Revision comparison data
::::::

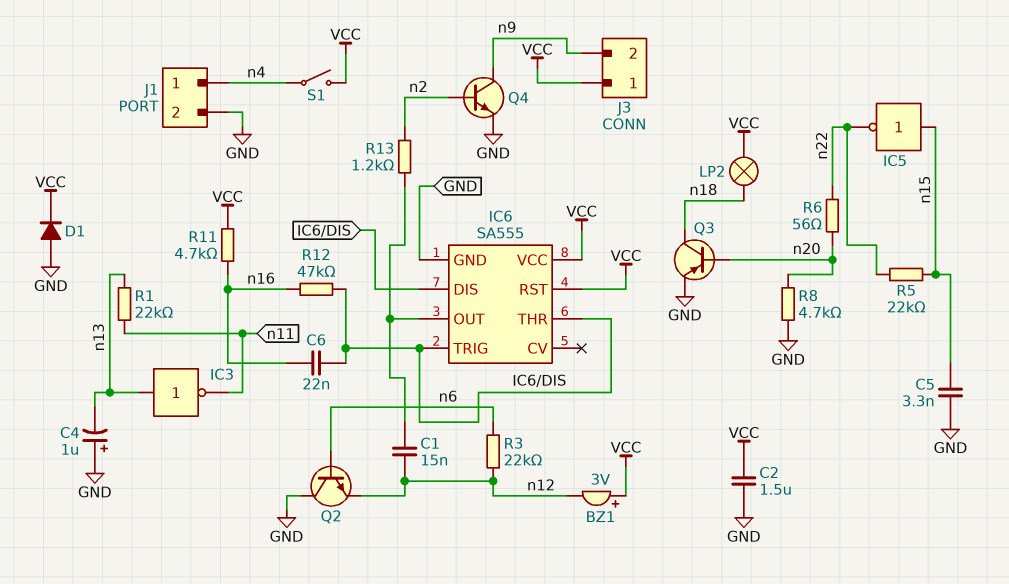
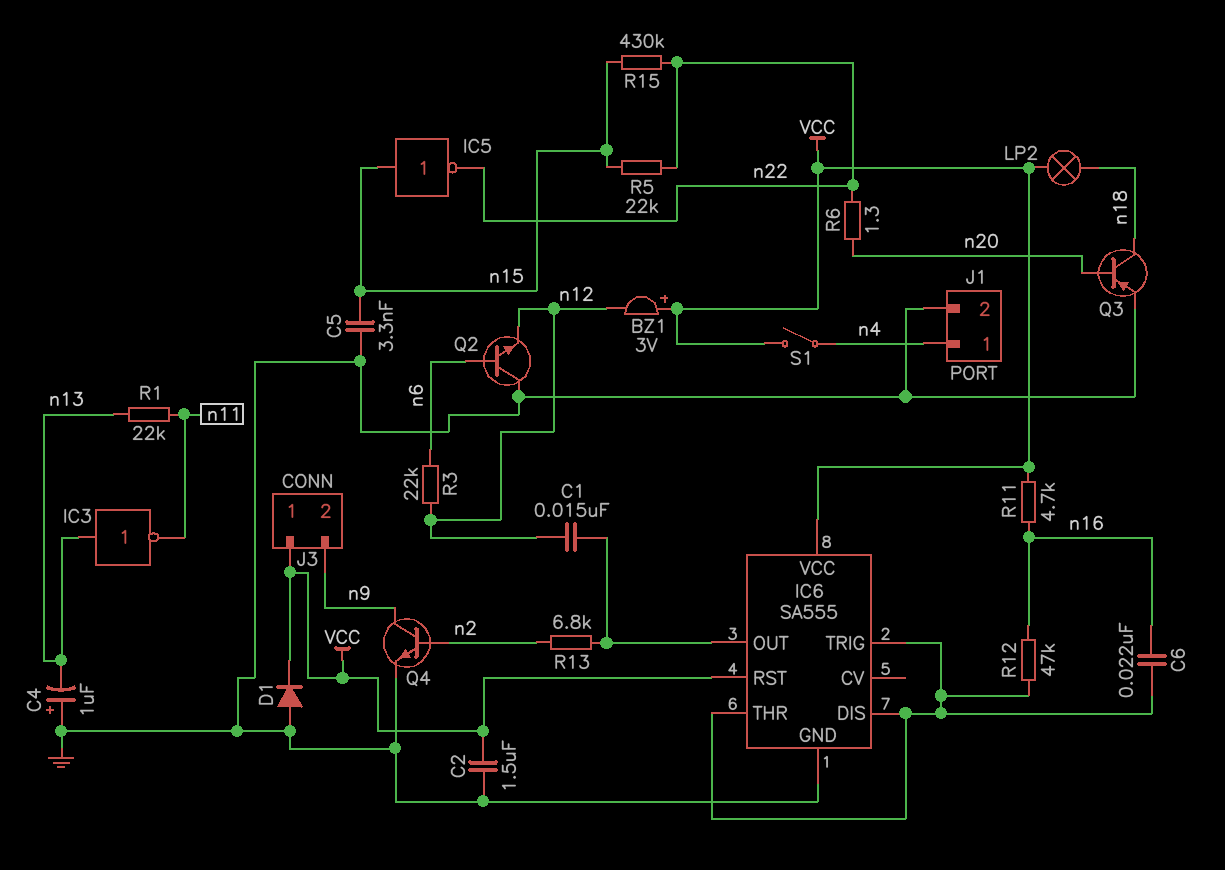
R6: 56 (n20, n22) -> 1.3 (n20, n22)
R8: 4.7k (GND, n20) -> none
R13: 1.2k (IC6/OUT, n2) -> 6.8k (IC6/OUT, n2)
R15: none -> 430k (n15, n22)

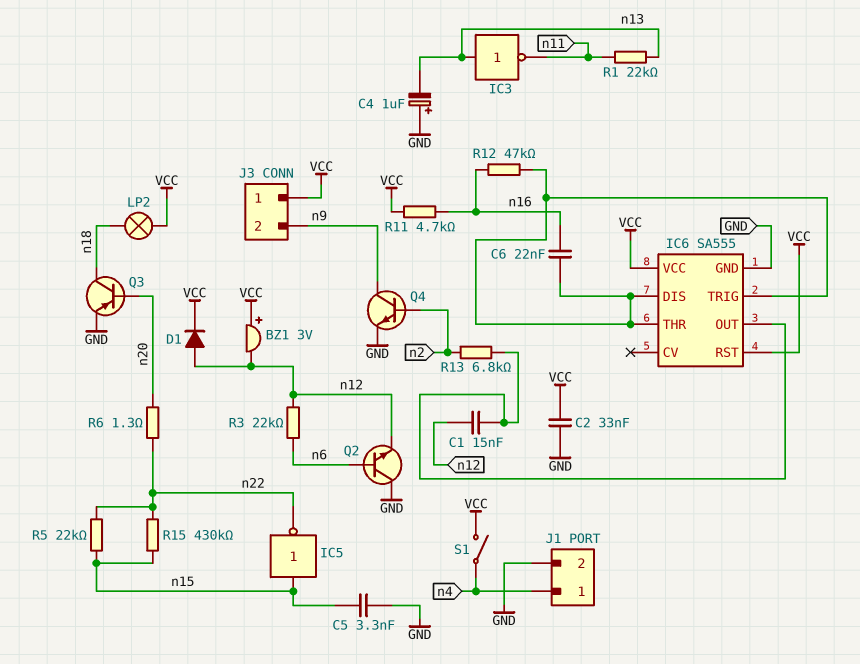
C2: 1.5uF (GND, VCC) -> 33nF (GND, VCC)
D1: diode (A GND, K VCC) -> diode (A n12, K VCC)

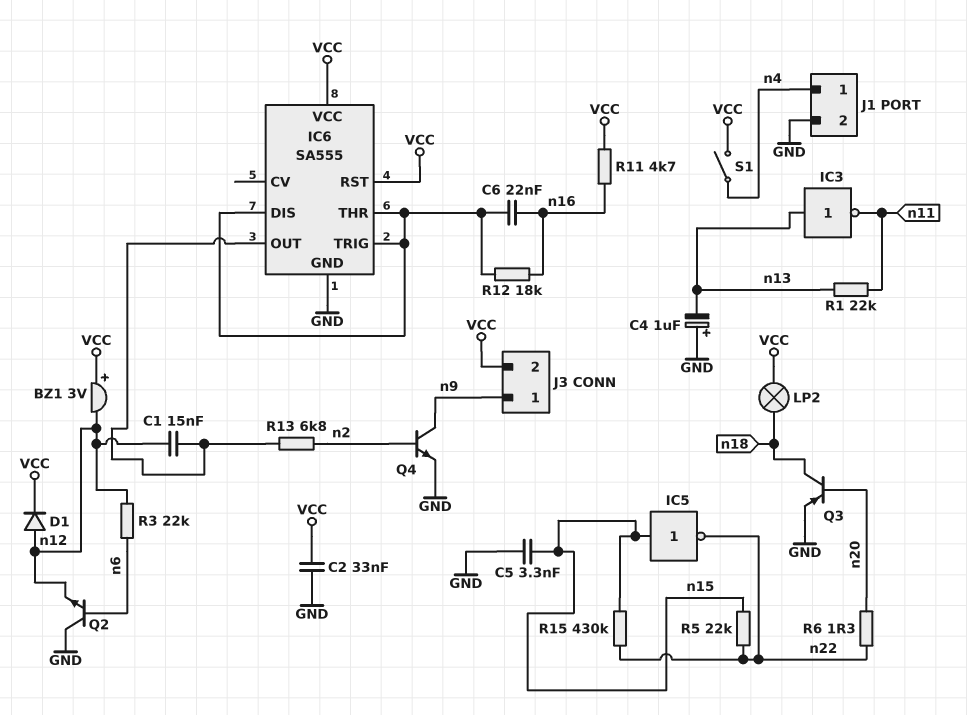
J3 pin 1: VCC -> n9
J3 pin 2: n9 -> VCC
R12: 47k (IC6/DIS, n16) -> 18k (IC6/DIS, n16)

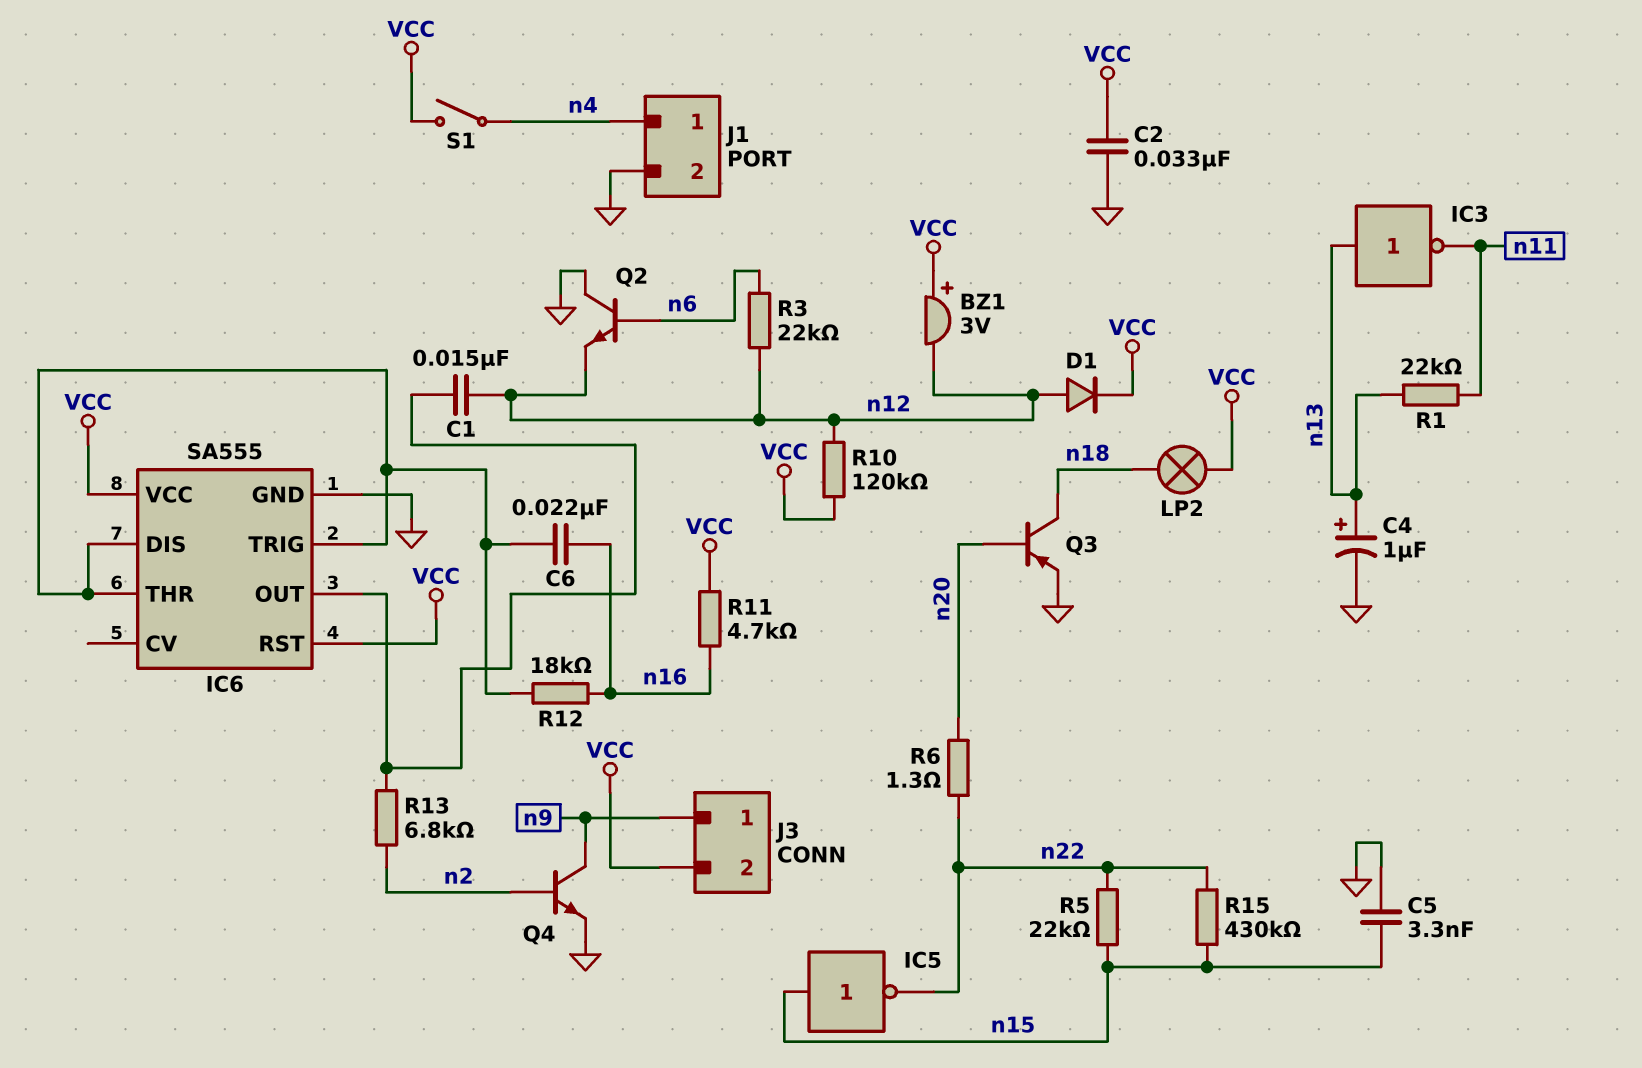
C4: 1uF (plus GND, minus n13) -> 1uF (plus n13, minus GND)
R10: none -> 120k (VCC, n12)

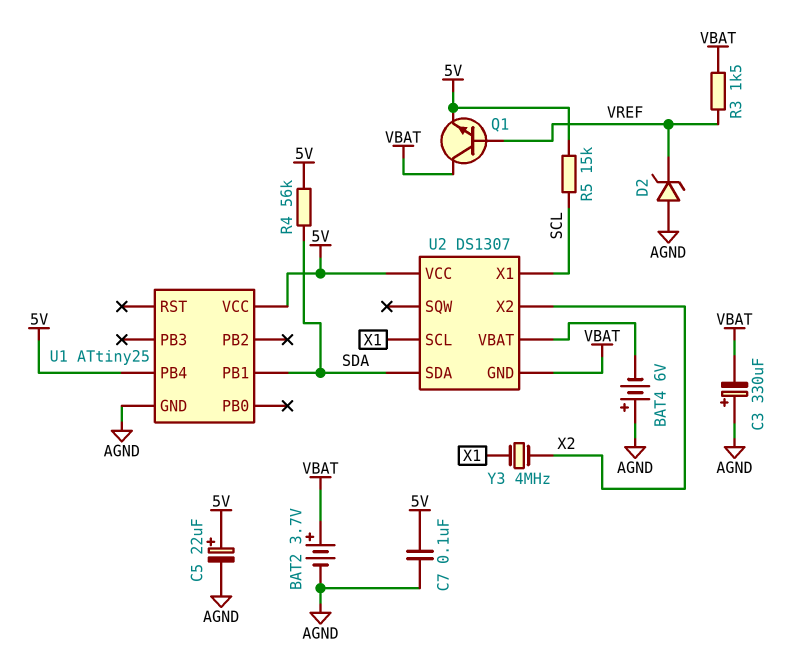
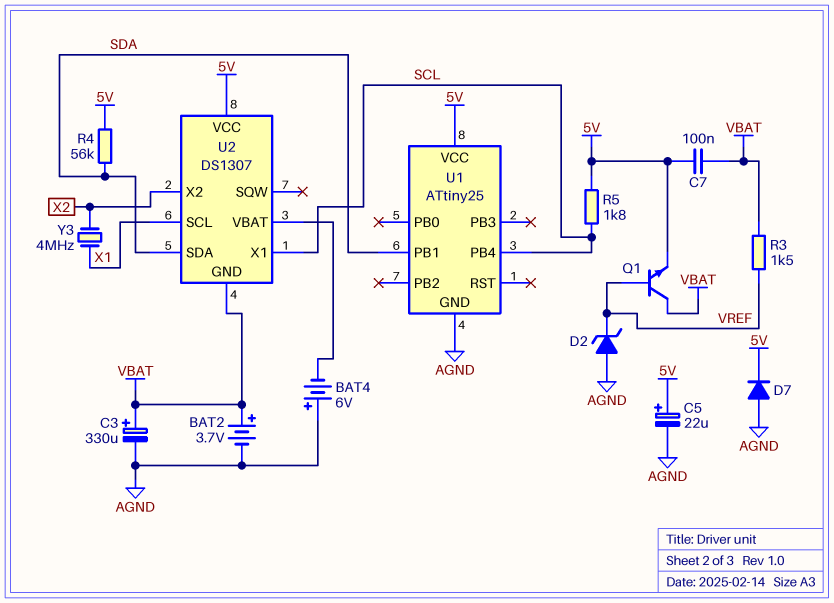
C3: 330uF (plus AGND, minus VBAT) -> 330uF (plus VBAT, minus AGND)
C7: 100nF (5V, AGND) -> 100nF (5V, VBAT)
D7: none -> diode (A AGND, K 5V)
R5: 15k (5V, SCL) -> 1.8k (5V, SCL)
U1 pin PB4: 5V -> SCL

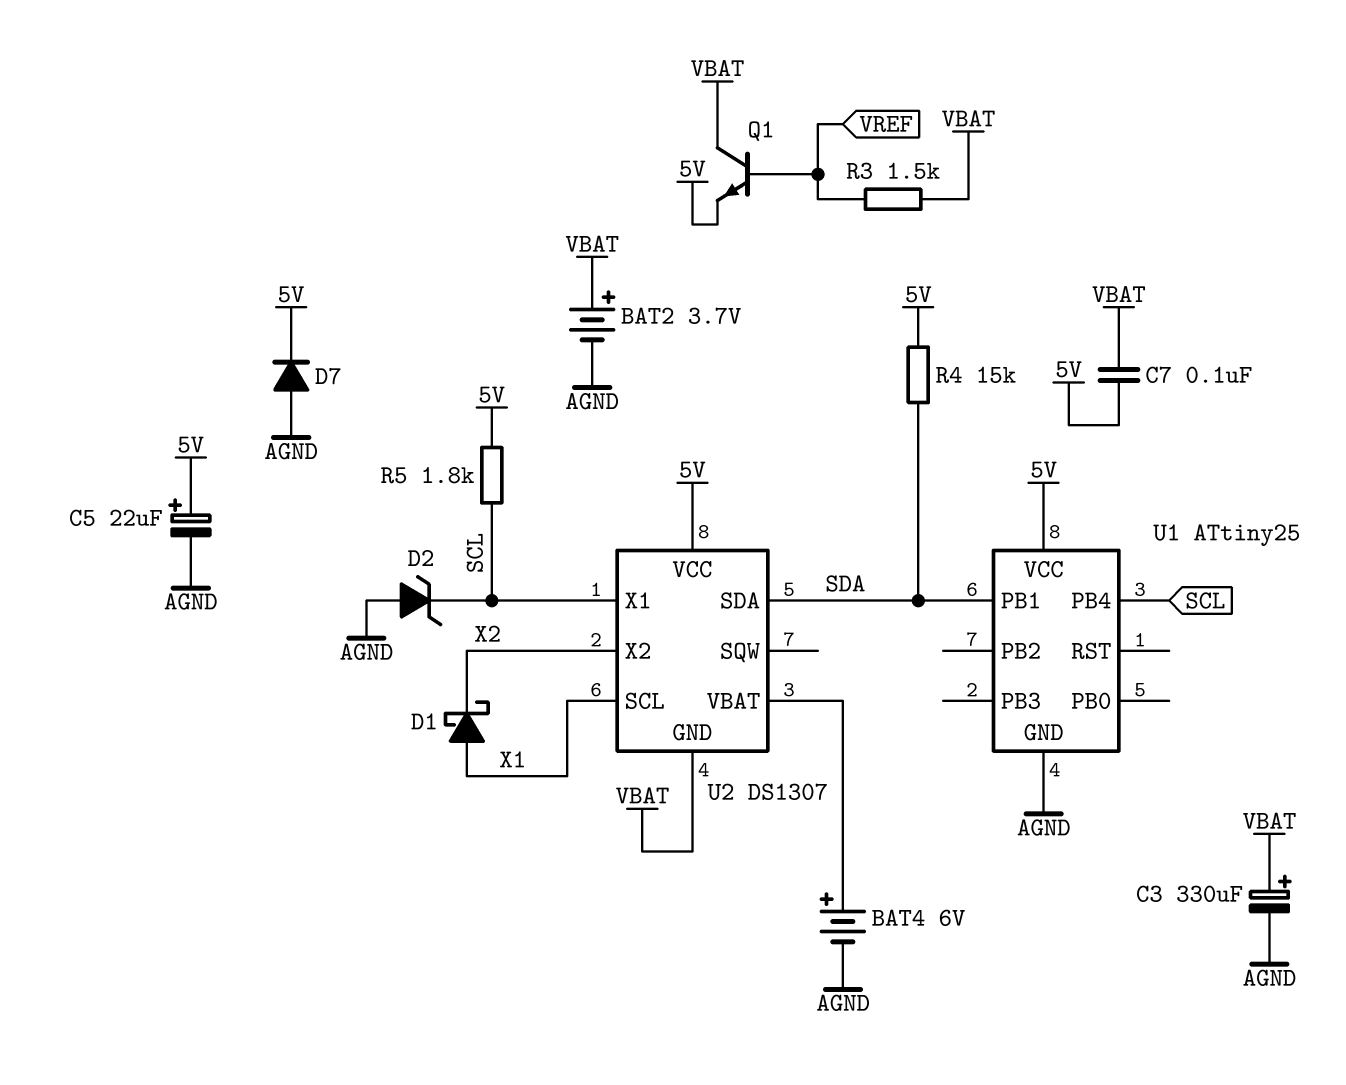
BAT4: 6V (plus AGND, minus U2/VBAT) -> 6V (plus U2/VBAT, minus AGND)
D1: none -> schottky (A X1, K X2)
D2: zener (A AGND, K VREF) -> zener (A AGND, K SCL)
R4: 56k (5V, SDA) -> 15k (5V, SDA)
Y3: 4MHz (X1, X2) -> none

::::::

§ Exercise details
Please print out the entries above exactly. The pictures stay out.

§ Task output
R6: 56 (n20, n22) -> 1.3 (n20, n22)
R8: 4.7k (GND, n20) -> none
R13: 1.2k (IC6/OUT, n2) -> 6.8k (IC6/OUT, n2)
R15: none -> 430k (n15, n22)

C2: 1.5uF (GND, VCC) -> 33nF (GND, VCC)
D1: diode (A GND, K VCC) -> diode (A n12, K VCC)

J3 pin 1: VCC -> n9
J3 pin 2: n9 -> VCC
R12: 47k (IC6/DIS, n16) -> 18k (IC6/DIS, n16)

C4: 1uF (plus GND, minus n13) -> 1uF (plus n13, minus GND)
R10: none -> 120k (VCC, n12)

C3: 330uF (plus AGND, minus VBAT) -> 330uF (plus VBAT, minus AGND)
C7: 100nF (5V, AGND) -> 100nF (5V, VBAT)
D7: none -> diode (A AGND, K 5V)
R5: 15k (5V, SCL) -> 1.8k (5V, SCL)
U1 pin PB4: 5V -> SCL

BAT4: 6V (plus AGND, minus U2/VBAT) -> 6V (plus U2/VBAT, minus AGND)
D1: none -> schottky (A X1, K X2)
D2: zener (A AGND, K VREF) -> zener (A AGND, K SCL)
R4: 56k (5V, SDA) -> 15k (5V, SDA)
Y3: 4MHz (X1, X2) -> none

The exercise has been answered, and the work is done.